==== ENTRIES SUPPLIED
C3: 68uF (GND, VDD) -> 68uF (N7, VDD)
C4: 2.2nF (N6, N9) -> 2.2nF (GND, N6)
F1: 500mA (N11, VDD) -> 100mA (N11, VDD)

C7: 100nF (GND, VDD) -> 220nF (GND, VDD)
========
==== ENTRIES SUPPLIED
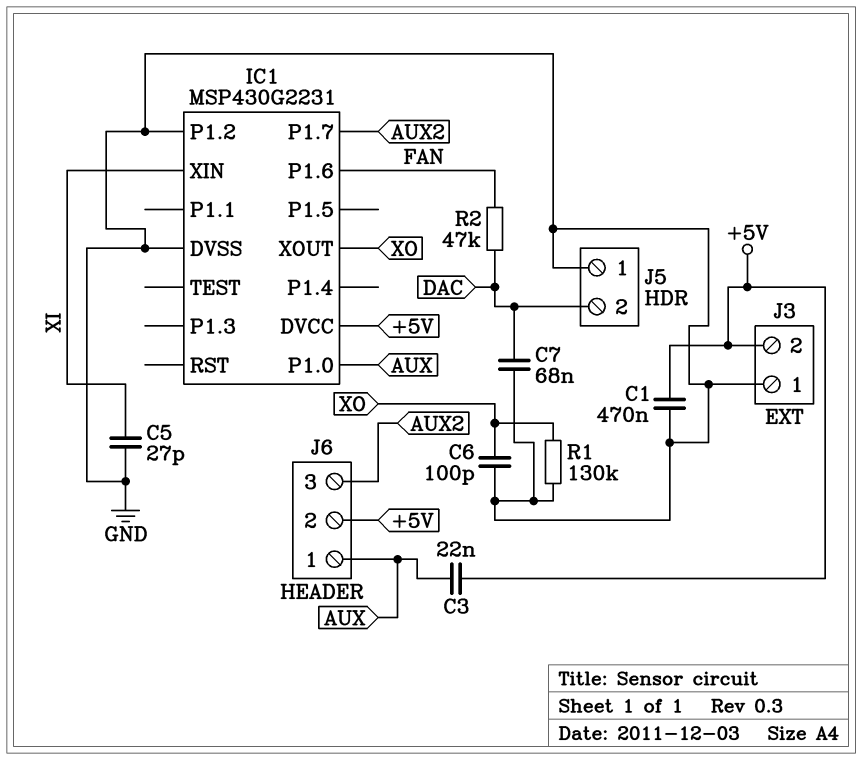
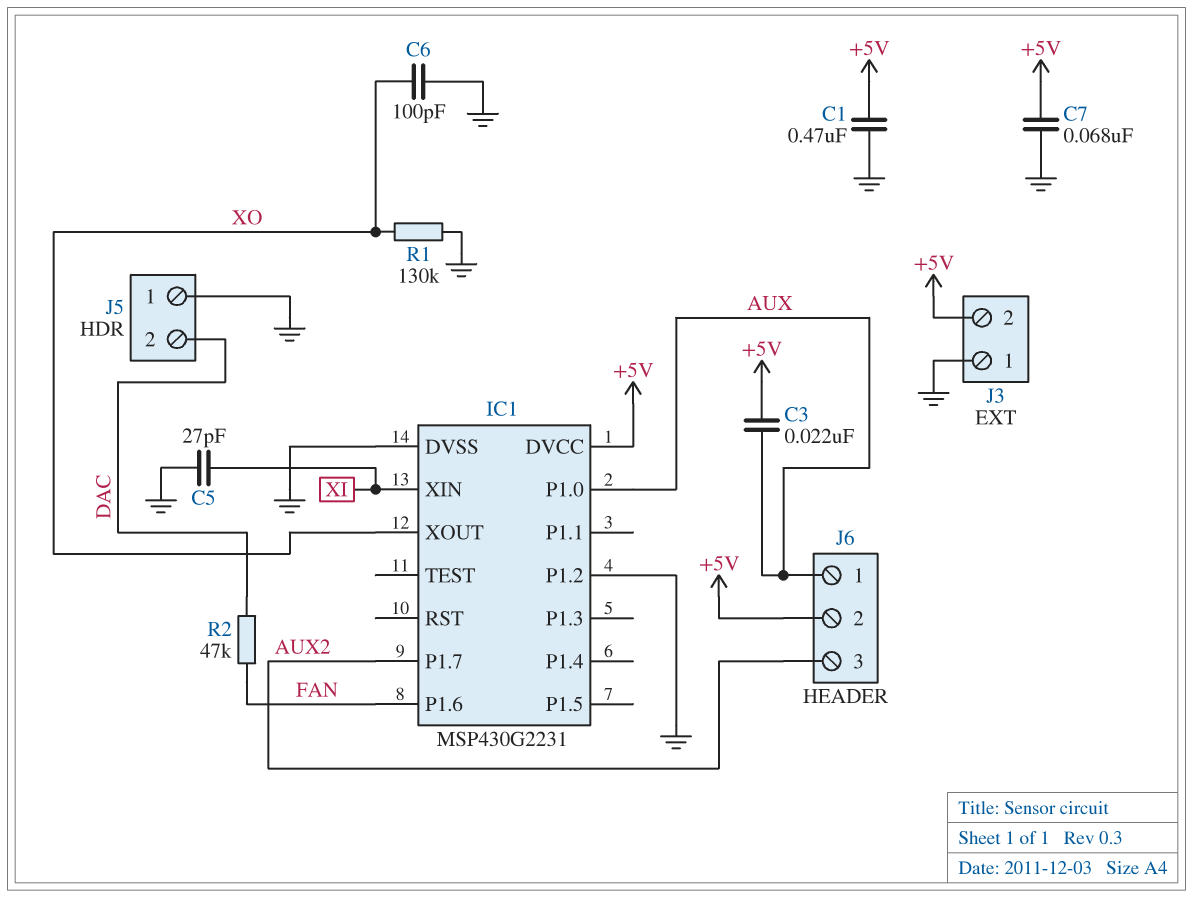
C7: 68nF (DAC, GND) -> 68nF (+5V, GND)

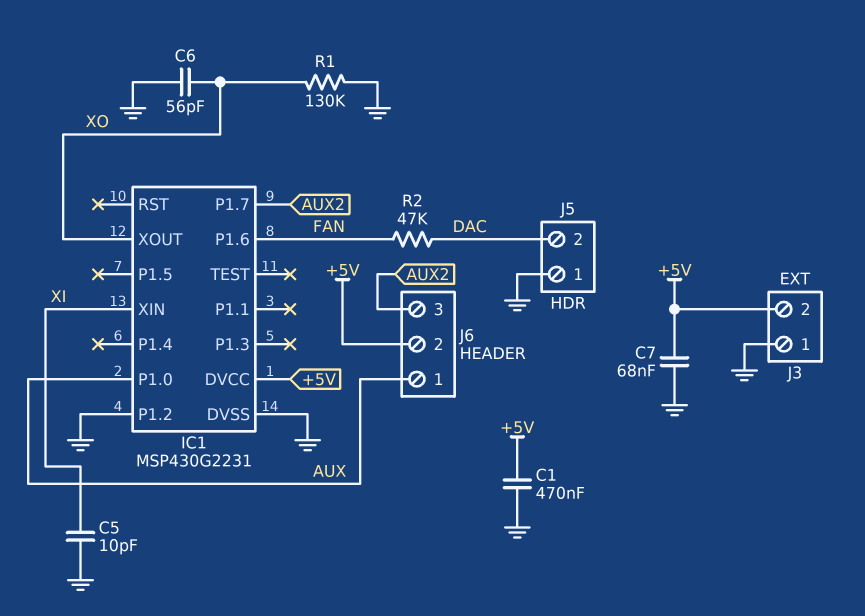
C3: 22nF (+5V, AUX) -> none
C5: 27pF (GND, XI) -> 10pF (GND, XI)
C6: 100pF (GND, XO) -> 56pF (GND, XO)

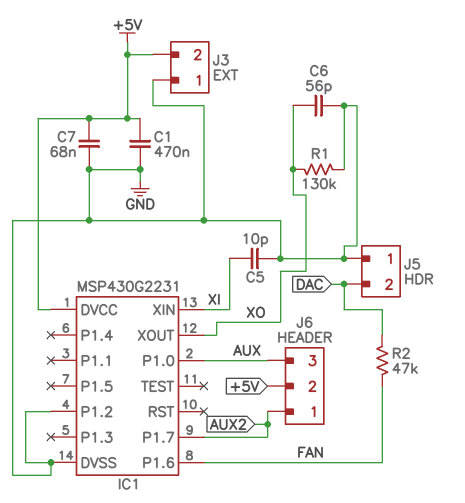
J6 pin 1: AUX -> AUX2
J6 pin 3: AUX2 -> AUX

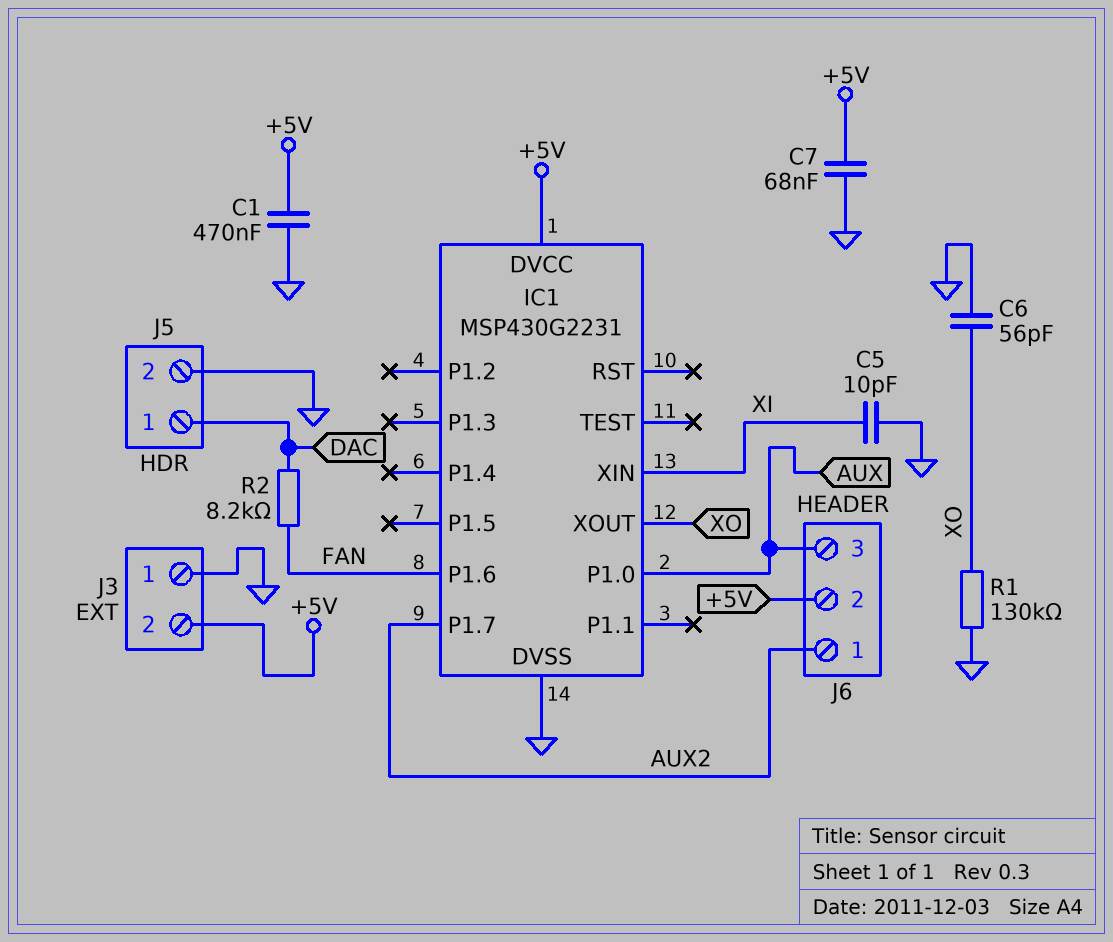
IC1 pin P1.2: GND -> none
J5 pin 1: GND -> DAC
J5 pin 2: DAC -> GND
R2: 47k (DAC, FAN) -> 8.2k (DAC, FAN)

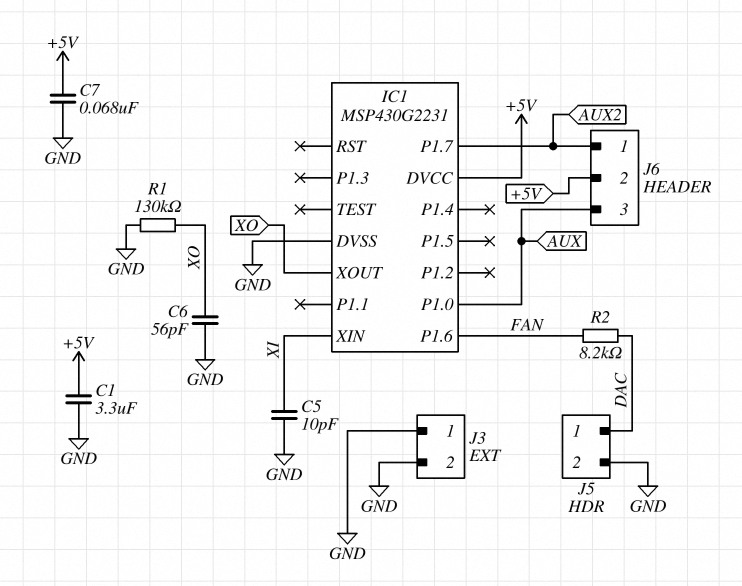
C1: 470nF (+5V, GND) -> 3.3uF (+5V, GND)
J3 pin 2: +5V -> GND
========
• ASSIGNMENT: Reproduce the lines above beginning at the line that contains "C5: 27pF (GND, XI) -> 10pF (GND, XI)" and ending at the line that contains "R2: 47k (DAC, FAN) -> 8.2k (DAC, FAN)". No pictures.

• SOLUTION TO THIS EXERCISE:
C5: 27pF (GND, XI) -> 10pF (GND, XI)
C6: 100pF (GND, XO) -> 56pF (GND, XO)

J6 pin 1: AUX -> AUX2
J6 pin 3: AUX2 -> AUX

IC1 pin P1.2: GND -> none
J5 pin 1: GND -> DAC
J5 pin 2: DAC -> GND
R2: 47k (DAC, FAN) -> 8.2k (DAC, FAN)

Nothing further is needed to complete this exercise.